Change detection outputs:
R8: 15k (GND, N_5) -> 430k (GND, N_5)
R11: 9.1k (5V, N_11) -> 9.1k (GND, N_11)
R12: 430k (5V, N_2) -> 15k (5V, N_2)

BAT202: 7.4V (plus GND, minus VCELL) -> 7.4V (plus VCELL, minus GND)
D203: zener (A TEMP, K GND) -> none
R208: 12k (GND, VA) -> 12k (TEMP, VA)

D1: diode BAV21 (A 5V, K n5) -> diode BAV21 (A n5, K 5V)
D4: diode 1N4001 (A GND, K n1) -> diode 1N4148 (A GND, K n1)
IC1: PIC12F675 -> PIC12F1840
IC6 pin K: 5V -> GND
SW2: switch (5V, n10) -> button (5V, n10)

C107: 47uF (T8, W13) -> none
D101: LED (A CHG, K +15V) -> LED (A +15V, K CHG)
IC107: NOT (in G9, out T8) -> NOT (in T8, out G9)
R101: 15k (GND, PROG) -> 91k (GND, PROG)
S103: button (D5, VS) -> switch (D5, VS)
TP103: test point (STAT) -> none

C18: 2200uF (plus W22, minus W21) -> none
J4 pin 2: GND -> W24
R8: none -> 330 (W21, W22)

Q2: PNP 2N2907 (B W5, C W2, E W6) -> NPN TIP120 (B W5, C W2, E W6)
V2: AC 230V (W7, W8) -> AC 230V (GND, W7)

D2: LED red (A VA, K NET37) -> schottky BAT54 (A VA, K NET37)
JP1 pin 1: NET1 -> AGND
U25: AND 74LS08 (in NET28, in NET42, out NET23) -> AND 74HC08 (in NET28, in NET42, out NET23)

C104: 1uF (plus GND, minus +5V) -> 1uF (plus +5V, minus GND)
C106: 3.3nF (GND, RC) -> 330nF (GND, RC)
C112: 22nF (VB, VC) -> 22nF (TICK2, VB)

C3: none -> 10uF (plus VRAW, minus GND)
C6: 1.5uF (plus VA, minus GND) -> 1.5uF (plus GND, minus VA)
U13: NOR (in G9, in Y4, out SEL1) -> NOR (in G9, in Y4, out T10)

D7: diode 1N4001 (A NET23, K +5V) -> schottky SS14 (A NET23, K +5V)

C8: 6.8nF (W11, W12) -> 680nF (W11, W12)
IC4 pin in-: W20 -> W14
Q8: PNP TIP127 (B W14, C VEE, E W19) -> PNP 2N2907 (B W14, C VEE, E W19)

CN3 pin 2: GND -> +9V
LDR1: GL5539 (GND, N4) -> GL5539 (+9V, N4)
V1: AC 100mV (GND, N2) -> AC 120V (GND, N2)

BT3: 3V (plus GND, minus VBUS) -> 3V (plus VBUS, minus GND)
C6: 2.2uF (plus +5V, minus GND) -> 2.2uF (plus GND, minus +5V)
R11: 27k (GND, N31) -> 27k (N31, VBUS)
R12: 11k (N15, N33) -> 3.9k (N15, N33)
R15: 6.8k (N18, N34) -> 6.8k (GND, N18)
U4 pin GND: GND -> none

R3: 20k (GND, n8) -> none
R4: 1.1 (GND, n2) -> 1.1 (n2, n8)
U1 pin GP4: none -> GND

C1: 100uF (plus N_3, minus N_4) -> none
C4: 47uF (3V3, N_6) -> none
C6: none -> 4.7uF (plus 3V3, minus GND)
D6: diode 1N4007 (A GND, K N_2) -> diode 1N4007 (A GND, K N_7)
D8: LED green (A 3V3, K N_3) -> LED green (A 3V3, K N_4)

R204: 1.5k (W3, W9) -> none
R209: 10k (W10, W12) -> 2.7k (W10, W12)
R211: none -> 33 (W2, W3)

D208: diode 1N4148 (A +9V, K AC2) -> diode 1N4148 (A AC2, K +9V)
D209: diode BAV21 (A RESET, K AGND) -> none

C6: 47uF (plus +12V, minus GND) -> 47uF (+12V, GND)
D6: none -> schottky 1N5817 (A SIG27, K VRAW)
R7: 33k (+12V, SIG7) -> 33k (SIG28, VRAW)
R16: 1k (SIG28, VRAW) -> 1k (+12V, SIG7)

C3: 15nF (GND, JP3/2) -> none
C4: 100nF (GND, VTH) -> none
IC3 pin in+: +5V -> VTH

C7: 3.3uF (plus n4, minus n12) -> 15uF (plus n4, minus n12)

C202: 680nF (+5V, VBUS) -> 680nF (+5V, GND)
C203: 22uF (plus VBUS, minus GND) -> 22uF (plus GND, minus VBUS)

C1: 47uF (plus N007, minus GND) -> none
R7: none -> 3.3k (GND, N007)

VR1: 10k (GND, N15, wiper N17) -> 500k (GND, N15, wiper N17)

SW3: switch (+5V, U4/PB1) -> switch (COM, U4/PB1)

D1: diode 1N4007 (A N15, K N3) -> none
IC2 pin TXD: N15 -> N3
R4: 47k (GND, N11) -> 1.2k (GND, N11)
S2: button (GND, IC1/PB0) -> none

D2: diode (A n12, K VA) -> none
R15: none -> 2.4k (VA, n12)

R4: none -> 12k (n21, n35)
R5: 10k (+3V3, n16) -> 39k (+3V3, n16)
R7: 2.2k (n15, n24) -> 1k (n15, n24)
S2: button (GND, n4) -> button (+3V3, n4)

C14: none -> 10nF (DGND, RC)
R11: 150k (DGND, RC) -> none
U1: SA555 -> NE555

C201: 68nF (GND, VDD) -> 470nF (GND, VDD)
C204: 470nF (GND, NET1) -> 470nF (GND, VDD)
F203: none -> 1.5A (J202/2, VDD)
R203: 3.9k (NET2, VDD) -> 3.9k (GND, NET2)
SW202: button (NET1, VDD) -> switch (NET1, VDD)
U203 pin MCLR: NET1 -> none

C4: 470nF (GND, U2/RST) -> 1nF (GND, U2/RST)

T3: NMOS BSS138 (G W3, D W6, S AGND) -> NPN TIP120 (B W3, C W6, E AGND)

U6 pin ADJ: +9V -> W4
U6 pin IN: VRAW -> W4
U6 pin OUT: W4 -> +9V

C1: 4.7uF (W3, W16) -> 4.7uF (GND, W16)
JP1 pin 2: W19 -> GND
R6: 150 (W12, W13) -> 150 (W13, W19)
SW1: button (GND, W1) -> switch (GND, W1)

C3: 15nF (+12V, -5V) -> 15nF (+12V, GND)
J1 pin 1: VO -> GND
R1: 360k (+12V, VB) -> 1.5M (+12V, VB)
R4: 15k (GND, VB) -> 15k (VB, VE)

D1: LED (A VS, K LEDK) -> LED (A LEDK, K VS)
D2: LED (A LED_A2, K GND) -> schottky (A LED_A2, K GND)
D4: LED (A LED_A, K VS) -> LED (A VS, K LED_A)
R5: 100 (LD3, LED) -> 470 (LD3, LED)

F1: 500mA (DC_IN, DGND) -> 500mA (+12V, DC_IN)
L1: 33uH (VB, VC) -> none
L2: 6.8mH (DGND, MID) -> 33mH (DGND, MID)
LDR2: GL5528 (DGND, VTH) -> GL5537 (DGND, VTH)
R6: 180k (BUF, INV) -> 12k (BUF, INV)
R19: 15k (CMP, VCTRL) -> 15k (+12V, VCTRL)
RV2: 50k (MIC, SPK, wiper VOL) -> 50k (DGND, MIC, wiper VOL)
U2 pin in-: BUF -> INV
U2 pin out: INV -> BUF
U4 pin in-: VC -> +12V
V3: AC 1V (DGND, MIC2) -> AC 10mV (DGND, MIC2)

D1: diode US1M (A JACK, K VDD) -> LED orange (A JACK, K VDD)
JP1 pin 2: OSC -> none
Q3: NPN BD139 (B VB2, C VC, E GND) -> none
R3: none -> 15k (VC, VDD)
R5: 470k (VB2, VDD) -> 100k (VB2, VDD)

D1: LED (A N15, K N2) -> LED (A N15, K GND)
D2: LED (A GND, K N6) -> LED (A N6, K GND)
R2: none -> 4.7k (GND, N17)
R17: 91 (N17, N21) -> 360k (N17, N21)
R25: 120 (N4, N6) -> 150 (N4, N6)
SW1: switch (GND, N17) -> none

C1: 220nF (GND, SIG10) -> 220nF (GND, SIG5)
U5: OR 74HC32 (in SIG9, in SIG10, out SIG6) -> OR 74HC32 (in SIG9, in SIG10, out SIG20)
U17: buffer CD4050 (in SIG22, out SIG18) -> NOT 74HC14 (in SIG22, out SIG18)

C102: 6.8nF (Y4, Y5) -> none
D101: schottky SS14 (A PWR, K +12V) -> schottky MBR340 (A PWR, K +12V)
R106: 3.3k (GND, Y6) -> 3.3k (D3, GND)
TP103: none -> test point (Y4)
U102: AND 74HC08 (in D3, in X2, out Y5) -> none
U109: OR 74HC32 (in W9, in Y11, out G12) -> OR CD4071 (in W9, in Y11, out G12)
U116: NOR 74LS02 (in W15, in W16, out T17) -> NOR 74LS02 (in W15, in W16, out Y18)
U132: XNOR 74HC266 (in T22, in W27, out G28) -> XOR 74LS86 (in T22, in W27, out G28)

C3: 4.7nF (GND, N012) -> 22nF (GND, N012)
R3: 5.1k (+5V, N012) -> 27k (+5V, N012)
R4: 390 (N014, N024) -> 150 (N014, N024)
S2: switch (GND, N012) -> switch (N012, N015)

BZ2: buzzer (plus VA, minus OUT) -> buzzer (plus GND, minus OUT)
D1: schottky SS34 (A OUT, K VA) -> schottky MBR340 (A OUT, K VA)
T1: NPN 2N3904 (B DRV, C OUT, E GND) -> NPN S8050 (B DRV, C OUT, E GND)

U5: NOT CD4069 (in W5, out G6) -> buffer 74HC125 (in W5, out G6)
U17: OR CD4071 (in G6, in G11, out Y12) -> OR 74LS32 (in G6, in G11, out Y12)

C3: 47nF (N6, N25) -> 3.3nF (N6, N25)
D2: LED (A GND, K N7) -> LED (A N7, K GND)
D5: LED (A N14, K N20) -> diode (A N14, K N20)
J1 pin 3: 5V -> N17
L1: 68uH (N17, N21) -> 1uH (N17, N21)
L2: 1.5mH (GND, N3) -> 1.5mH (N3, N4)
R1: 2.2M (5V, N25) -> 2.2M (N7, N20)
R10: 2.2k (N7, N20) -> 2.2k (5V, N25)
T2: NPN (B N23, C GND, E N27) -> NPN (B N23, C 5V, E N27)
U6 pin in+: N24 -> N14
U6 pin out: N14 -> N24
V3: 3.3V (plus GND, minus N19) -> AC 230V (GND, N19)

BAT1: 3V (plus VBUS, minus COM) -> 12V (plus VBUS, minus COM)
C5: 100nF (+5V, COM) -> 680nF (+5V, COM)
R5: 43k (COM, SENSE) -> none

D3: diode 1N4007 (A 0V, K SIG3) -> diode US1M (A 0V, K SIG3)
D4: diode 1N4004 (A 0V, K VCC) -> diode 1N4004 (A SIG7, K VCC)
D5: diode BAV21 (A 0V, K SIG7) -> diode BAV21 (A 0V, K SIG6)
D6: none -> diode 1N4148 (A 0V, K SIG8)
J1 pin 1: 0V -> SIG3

» **Required action**
Whichever lines of the records above hold the word "VBUS" should all be copied out.

» **Task solution**
BT3: 3V (plus GND, minus VBUS) -> 3V (plus VBUS, minus GND)
R11: 27k (GND, N31) -> 27k (N31, VBUS)
C202: 680nF (+5V, VBUS) -> 680nF (+5V, GND)
C203: 22uF (plus VBUS, minus GND) -> 22uF (plus GND, minus VBUS)
BAT1: 3V (plus VBUS, minus COM) -> 12V (plus VBUS, minus COM)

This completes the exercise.